* _Problem to solve_
Locate each line in the items that contains the string "kern", and reproduce every such line in full.

* _Source data_
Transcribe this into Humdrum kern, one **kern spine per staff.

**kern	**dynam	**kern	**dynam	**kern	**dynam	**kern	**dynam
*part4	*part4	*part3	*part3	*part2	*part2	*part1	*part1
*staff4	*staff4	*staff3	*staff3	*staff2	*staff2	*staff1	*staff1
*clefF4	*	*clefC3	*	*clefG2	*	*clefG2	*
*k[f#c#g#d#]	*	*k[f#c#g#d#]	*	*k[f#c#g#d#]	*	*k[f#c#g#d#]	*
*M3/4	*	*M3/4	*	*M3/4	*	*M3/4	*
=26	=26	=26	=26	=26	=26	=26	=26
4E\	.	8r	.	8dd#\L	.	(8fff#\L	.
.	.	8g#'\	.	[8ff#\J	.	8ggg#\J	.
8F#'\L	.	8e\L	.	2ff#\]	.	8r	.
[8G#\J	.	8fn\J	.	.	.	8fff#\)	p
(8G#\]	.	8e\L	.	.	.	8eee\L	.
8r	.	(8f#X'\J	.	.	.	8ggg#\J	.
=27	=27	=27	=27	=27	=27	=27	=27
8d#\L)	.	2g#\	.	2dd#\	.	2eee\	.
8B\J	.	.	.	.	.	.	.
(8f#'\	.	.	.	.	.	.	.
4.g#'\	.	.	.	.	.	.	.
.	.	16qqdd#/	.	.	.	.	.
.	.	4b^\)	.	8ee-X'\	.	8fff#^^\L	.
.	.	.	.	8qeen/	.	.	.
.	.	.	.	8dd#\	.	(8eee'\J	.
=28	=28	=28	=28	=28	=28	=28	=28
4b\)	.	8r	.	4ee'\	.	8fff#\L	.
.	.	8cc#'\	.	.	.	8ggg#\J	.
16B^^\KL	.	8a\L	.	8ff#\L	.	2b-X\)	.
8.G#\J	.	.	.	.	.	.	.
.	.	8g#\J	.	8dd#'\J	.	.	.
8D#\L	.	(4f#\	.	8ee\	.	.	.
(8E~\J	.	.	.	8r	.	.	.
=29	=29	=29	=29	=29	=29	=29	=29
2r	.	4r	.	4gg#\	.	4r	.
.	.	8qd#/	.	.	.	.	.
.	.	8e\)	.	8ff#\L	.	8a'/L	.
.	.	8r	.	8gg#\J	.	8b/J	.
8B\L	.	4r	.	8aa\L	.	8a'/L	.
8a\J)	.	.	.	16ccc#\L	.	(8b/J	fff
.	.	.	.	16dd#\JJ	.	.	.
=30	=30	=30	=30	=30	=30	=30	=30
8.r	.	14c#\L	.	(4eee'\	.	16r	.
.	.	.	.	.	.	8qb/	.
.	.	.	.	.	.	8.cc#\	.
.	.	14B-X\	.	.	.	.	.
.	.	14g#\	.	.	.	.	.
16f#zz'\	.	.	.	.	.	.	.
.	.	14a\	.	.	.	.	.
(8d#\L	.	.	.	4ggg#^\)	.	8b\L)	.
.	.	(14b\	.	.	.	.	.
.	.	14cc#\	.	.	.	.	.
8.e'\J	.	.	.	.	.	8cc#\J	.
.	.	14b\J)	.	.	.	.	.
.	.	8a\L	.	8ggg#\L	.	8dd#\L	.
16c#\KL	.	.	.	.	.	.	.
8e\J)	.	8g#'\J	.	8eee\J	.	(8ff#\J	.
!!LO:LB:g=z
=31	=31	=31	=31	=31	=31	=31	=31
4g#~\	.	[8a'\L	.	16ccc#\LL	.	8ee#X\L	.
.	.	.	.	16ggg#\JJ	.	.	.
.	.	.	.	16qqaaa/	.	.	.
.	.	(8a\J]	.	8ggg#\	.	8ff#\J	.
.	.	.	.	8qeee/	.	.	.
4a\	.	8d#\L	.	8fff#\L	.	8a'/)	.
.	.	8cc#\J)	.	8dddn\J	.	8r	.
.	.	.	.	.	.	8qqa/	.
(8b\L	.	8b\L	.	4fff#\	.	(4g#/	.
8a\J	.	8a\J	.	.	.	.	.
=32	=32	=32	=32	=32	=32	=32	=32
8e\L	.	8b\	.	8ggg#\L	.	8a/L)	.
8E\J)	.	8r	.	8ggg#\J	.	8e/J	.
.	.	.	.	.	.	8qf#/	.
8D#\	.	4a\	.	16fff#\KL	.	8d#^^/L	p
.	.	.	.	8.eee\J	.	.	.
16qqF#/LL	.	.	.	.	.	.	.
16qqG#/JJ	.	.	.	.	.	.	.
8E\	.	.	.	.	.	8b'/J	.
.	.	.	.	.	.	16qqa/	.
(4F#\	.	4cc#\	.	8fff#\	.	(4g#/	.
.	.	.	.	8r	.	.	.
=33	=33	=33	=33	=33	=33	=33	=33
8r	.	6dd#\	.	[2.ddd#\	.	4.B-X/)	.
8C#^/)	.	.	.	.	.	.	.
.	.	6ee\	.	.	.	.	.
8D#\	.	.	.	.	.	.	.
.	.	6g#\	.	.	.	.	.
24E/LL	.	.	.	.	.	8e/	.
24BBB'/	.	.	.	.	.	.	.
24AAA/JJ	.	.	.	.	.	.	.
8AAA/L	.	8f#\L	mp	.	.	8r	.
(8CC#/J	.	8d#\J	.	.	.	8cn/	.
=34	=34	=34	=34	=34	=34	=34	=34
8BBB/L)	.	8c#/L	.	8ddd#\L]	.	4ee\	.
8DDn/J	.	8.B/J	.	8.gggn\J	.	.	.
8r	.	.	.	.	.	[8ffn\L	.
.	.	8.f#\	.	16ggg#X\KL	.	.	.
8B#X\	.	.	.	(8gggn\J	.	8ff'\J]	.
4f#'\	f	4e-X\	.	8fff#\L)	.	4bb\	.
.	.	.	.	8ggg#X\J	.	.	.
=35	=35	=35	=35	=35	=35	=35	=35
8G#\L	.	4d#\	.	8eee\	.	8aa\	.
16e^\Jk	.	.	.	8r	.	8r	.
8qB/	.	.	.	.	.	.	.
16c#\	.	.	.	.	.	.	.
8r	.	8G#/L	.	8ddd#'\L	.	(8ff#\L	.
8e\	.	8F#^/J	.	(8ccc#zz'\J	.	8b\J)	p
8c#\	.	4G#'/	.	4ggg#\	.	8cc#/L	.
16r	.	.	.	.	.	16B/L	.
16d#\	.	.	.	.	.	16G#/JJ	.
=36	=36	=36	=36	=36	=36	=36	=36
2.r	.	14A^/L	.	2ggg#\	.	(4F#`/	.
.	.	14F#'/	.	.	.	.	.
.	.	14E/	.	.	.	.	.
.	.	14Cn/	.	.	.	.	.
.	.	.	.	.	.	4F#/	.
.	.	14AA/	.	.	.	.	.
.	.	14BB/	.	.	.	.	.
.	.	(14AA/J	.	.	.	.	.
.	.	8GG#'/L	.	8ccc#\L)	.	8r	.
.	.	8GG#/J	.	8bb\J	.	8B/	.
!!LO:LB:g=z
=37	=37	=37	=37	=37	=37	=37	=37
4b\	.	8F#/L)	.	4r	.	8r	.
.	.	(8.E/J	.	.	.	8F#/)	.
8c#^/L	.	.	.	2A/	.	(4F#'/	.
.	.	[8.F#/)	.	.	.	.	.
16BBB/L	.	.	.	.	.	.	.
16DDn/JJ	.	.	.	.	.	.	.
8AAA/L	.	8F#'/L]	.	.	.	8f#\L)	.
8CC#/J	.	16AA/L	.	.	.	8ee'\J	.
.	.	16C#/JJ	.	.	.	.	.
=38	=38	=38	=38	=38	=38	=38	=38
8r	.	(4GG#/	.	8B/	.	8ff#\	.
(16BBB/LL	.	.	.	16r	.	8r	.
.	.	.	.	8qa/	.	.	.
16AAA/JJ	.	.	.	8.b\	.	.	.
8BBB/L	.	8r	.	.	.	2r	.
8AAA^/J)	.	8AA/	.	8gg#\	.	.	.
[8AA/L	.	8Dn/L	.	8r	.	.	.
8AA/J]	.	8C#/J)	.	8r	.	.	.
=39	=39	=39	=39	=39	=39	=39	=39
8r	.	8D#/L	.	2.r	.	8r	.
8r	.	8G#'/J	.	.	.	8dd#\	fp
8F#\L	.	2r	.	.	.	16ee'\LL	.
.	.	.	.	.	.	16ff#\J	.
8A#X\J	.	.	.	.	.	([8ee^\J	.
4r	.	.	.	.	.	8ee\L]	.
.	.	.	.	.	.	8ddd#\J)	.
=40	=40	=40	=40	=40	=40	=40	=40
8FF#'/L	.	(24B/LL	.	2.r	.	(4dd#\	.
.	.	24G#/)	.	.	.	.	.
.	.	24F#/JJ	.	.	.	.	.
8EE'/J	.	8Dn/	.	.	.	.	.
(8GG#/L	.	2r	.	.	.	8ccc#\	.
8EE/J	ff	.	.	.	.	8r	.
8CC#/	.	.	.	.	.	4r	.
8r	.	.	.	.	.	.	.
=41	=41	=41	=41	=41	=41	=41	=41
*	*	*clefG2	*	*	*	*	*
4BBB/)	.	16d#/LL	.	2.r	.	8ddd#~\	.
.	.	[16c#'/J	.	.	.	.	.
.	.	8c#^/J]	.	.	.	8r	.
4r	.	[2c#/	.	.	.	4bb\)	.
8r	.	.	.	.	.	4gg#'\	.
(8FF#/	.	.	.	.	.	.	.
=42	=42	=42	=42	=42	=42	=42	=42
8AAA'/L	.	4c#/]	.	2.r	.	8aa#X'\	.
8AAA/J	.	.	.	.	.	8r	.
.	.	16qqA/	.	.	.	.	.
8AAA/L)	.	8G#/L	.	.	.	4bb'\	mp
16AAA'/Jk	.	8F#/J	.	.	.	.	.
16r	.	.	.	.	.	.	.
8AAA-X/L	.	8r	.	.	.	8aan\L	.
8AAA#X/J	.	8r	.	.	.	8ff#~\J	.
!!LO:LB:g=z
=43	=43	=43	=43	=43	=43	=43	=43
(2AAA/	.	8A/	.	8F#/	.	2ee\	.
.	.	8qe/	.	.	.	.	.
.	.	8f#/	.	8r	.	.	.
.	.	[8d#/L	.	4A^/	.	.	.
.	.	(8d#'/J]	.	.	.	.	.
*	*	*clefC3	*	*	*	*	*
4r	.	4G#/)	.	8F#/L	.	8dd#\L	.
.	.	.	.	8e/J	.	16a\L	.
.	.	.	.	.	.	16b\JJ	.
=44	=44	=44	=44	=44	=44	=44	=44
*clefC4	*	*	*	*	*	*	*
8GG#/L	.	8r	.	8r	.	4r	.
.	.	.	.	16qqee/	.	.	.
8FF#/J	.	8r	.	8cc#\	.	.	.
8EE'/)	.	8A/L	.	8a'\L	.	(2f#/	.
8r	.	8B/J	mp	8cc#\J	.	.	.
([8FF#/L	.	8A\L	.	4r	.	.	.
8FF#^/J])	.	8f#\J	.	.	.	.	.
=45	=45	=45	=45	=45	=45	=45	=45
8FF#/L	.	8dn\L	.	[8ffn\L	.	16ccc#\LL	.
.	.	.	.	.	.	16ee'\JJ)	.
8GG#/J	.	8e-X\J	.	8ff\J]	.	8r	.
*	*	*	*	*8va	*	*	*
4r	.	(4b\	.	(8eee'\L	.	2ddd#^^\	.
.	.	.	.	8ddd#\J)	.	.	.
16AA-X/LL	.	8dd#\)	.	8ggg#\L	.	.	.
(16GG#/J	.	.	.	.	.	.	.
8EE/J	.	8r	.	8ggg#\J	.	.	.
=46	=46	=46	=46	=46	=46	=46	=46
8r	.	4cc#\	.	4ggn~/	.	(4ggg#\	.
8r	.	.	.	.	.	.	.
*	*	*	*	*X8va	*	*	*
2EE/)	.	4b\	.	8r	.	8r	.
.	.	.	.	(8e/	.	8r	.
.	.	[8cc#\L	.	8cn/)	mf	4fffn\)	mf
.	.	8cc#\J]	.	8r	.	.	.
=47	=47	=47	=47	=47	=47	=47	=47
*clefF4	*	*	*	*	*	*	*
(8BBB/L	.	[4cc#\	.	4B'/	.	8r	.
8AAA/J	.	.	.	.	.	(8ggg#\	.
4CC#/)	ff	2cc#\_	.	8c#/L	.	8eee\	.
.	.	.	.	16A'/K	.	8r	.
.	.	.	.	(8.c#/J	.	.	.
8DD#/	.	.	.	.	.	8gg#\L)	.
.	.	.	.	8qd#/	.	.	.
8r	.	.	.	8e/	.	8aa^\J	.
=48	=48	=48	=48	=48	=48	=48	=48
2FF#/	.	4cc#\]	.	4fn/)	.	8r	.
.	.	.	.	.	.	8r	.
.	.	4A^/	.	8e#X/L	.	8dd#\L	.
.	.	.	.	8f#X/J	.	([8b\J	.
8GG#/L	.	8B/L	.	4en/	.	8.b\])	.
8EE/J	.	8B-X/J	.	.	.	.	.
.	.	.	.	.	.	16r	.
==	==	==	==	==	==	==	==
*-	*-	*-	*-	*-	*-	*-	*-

* _Solution to this problem_
Transcribe this into Humdrum kern, one **kern spine per staff.
**kern	**dynam	**kern	**dynam	**kern	**dynam	**kern	**dynam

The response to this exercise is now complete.